■ To do
Only the lines below from the one containing "(812, 372) = (412, 205): grey" through the one containing "(525, 307) = (282, 868): blue" belong in the answer, repeated exactly and without pictures.

*** Opening of Extracted records ***

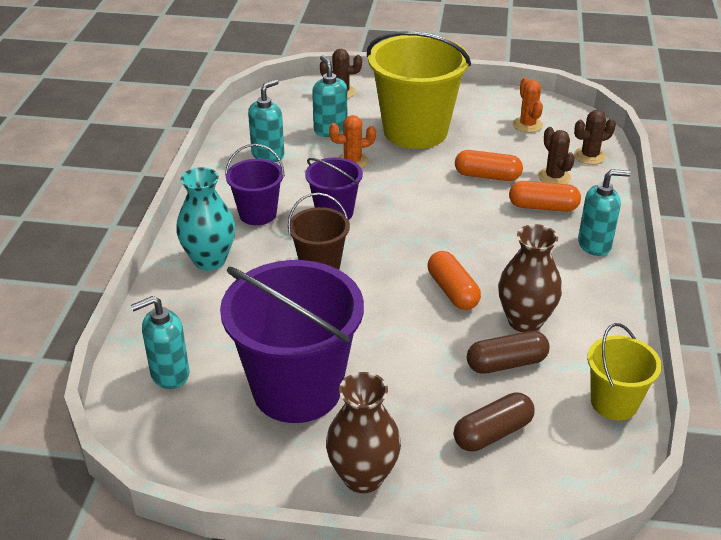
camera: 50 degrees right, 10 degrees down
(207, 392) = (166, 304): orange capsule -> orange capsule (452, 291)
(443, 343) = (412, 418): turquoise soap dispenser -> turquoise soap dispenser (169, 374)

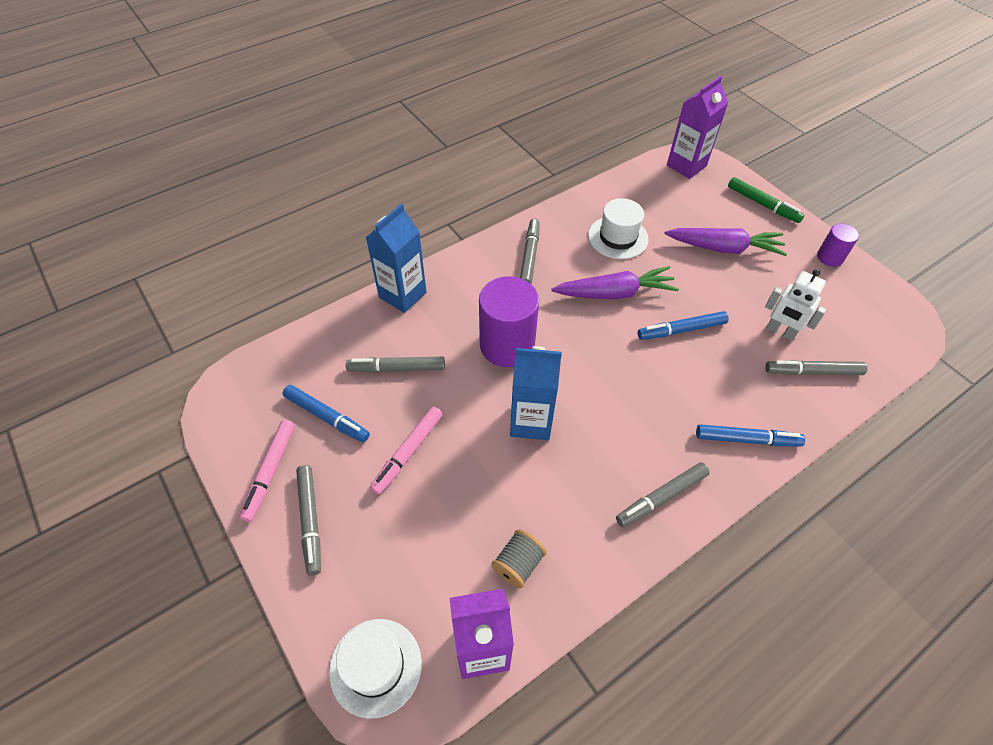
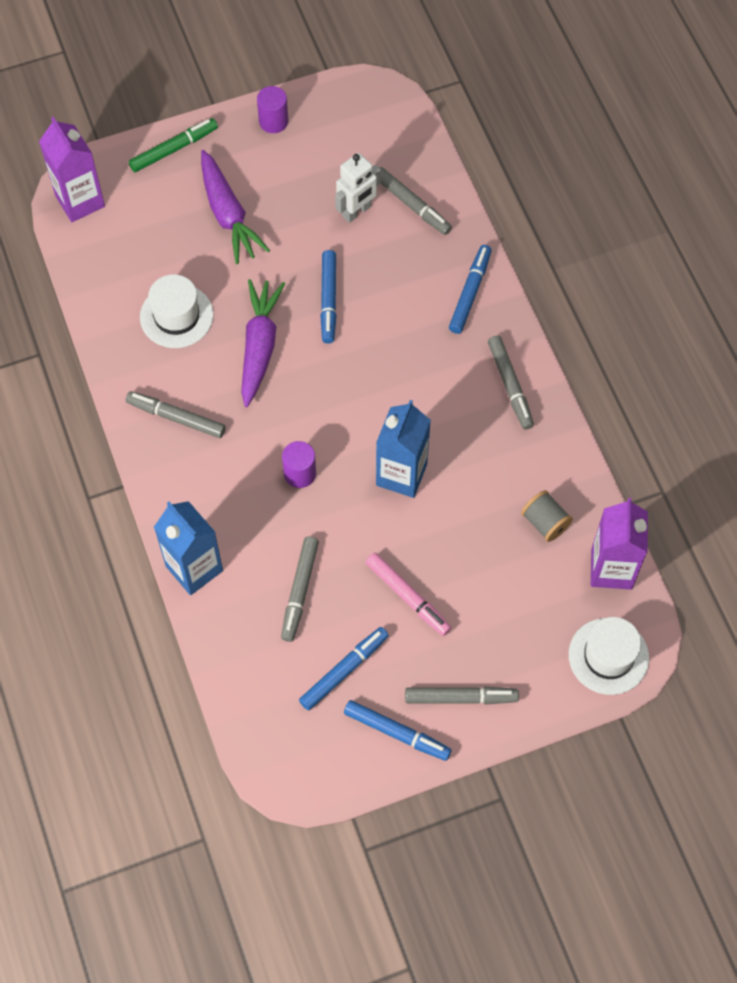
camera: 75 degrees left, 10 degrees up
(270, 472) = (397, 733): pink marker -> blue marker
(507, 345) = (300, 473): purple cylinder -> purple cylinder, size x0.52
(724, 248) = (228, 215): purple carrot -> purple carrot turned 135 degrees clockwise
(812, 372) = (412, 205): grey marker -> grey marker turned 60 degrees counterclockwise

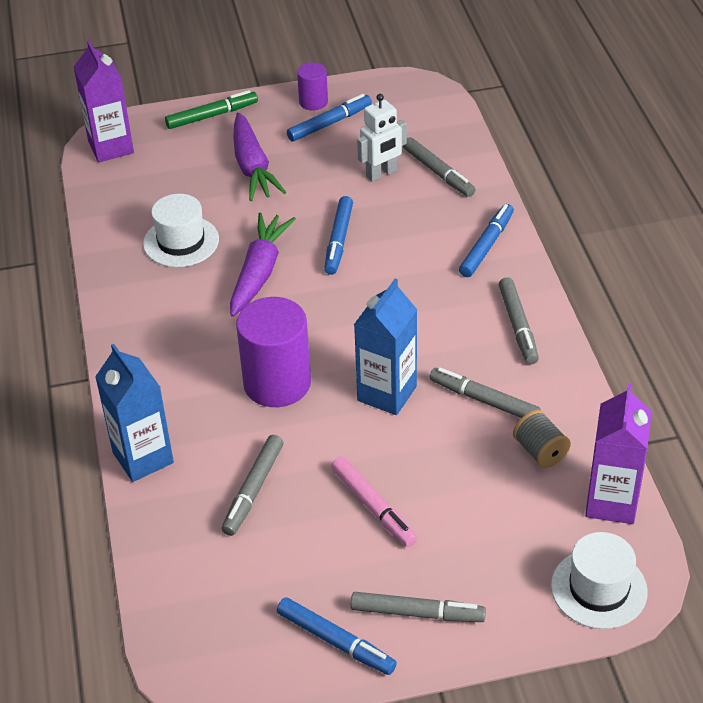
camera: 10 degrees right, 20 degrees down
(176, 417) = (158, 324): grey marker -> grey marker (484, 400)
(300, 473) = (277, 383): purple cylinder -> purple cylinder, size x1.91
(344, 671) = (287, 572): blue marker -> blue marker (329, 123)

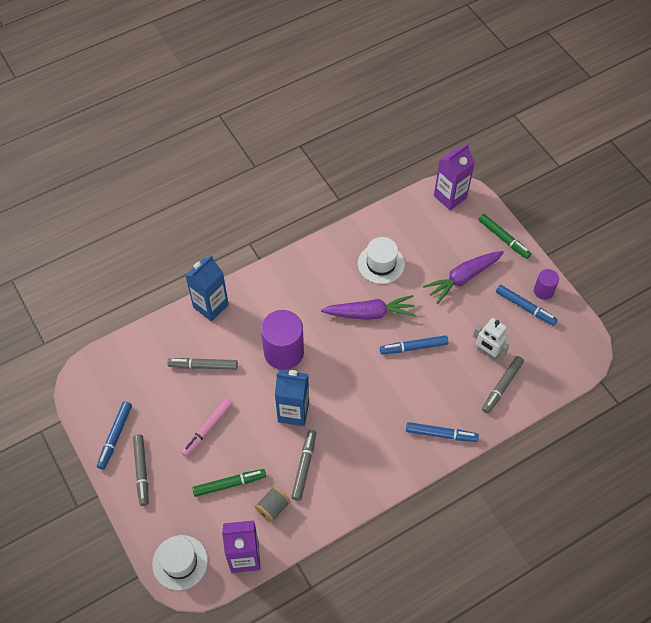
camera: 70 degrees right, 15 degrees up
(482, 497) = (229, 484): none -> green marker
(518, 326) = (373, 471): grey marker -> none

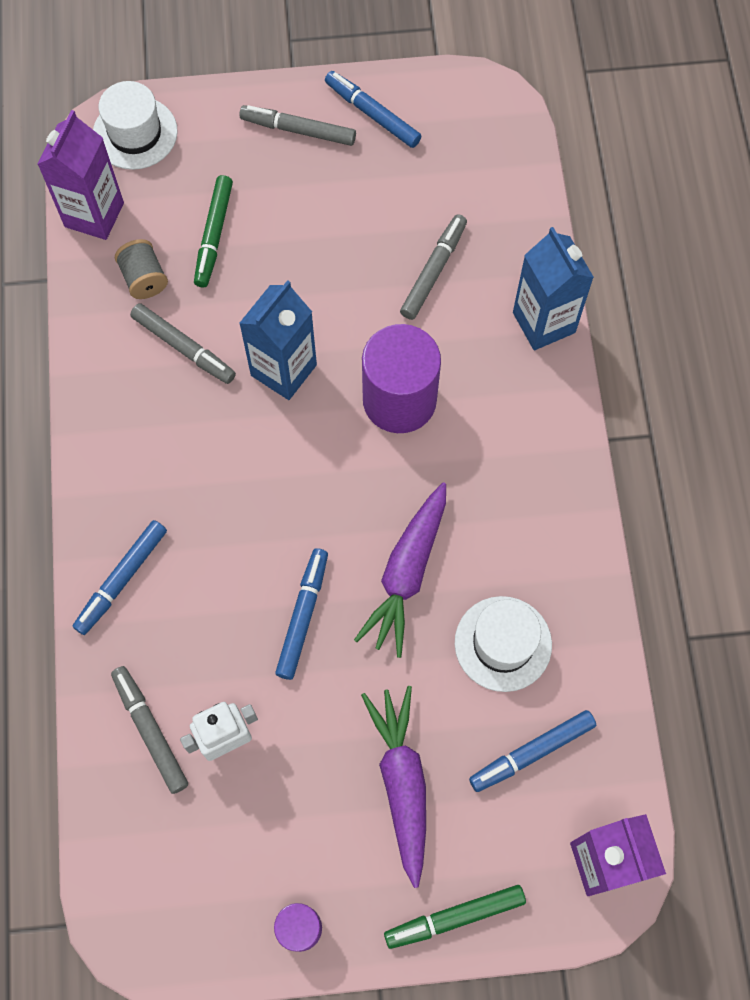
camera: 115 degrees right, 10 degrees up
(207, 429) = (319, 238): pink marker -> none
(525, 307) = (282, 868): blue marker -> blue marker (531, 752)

*** Close of Extracted records ***
*** Opening of Extracted records ***

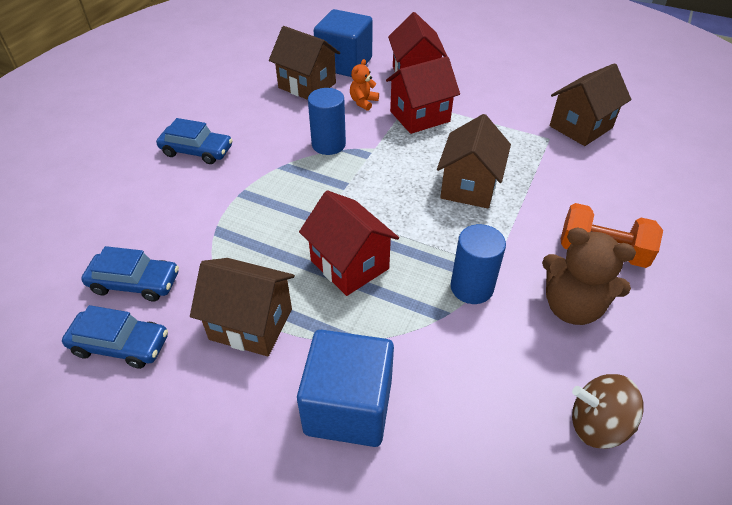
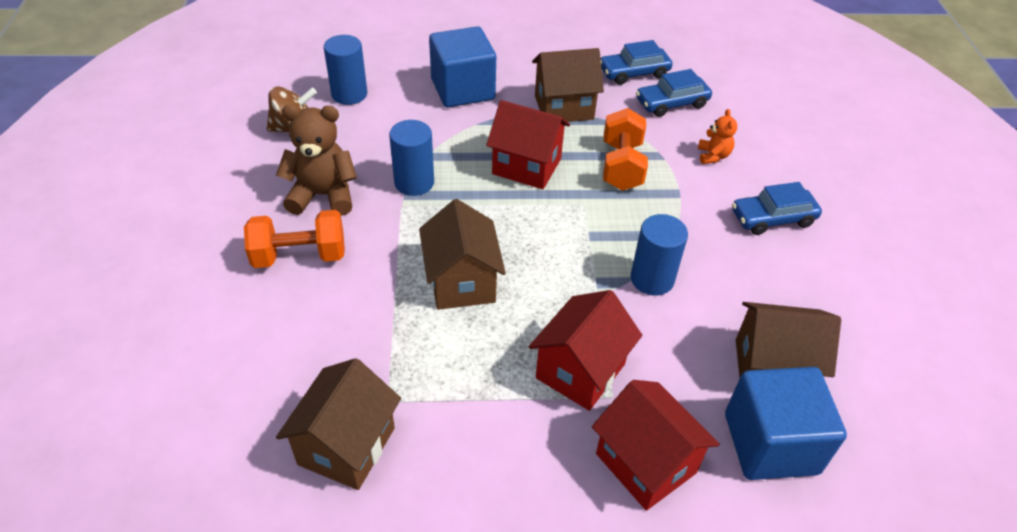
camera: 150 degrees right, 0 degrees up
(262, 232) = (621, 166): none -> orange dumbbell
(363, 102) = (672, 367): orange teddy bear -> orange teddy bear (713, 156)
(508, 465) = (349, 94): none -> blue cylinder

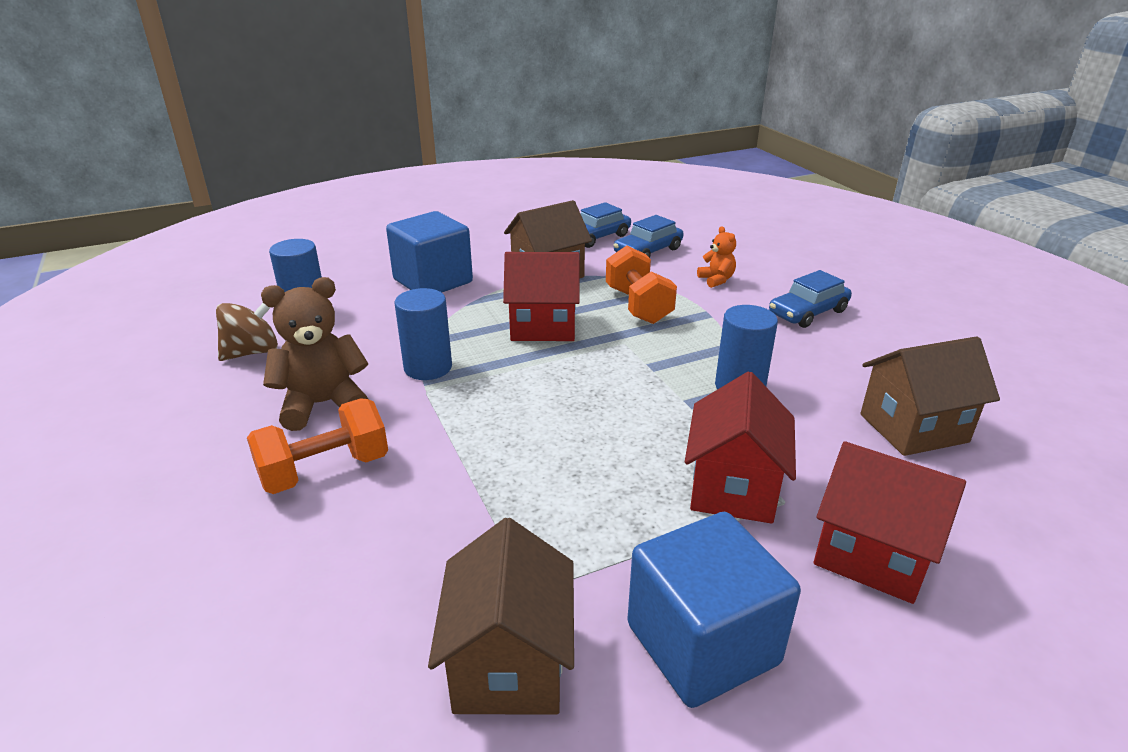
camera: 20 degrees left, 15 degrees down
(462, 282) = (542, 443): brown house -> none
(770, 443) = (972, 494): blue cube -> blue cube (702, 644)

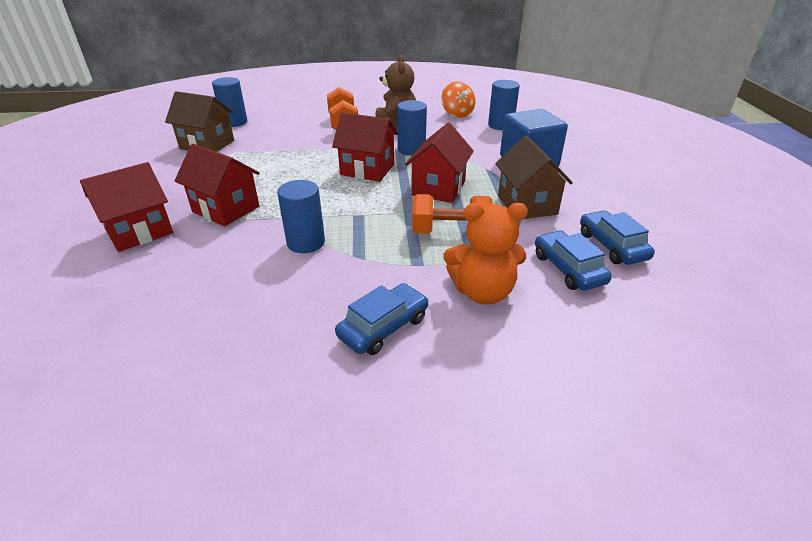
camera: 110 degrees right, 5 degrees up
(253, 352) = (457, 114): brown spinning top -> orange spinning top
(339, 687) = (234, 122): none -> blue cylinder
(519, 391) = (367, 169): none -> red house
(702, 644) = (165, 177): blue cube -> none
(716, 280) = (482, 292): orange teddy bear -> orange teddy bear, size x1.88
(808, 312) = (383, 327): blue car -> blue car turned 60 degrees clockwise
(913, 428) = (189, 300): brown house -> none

*** Close of Extracted records ***

■ Solution to this task
(812, 372) = (412, 205): grey marker -> grey marker turned 60 degrees counterclockwise

camera: 10 degrees right, 20 degrees down
(176, 417) = (158, 324): grey marker -> grey marker (484, 400)
(300, 473) = (277, 383): purple cylinder -> purple cylinder, size x1.91
(344, 671) = (287, 572): blue marker -> blue marker (329, 123)

camera: 70 degrees right, 15 degrees up
(482, 497) = (229, 484): none -> green marker
(518, 326) = (373, 471): grey marker -> none

camera: 115 degrees right, 10 degrees up
(207, 429) = (319, 238): pink marker -> none
(525, 307) = (282, 868): blue marker -> blue marker (531, 752)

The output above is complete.